• _The input_
::::::

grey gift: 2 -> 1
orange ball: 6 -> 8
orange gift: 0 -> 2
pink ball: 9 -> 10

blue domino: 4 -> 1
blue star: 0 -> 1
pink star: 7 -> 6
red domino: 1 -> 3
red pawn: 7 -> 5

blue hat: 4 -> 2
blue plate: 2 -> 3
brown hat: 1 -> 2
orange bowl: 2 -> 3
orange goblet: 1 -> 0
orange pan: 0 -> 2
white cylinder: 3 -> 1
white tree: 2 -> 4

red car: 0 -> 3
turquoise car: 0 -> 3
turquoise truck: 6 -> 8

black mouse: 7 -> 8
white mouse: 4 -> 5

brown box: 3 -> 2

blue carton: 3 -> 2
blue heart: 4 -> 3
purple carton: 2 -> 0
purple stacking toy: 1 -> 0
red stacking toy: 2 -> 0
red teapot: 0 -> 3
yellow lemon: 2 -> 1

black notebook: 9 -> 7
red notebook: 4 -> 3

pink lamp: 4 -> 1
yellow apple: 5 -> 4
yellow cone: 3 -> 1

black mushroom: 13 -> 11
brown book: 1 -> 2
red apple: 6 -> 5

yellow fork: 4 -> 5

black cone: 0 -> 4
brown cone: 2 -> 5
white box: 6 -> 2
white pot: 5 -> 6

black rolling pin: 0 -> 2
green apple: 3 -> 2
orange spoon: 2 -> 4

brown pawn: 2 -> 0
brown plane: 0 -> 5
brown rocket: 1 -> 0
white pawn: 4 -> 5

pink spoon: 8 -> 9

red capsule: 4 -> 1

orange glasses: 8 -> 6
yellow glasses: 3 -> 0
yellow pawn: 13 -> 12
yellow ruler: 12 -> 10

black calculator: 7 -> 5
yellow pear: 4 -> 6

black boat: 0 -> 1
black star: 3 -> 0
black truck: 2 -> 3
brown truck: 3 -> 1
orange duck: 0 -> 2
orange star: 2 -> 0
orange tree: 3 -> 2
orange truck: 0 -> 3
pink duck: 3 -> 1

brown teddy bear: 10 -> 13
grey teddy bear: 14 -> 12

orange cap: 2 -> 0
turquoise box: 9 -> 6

::::::

• _Your goal_
Give exactly the lines from the one with "orange duck: 0 -> 2" to the end of the entries, nothing before them.

• _Exercise answer_
orange duck: 0 -> 2
orange star: 2 -> 0
orange tree: 3 -> 2
orange truck: 0 -> 3
pink duck: 3 -> 1

brown teddy bear: 10 -> 13
grey teddy bear: 14 -> 12

orange cap: 2 -> 0
turquoise box: 9 -> 6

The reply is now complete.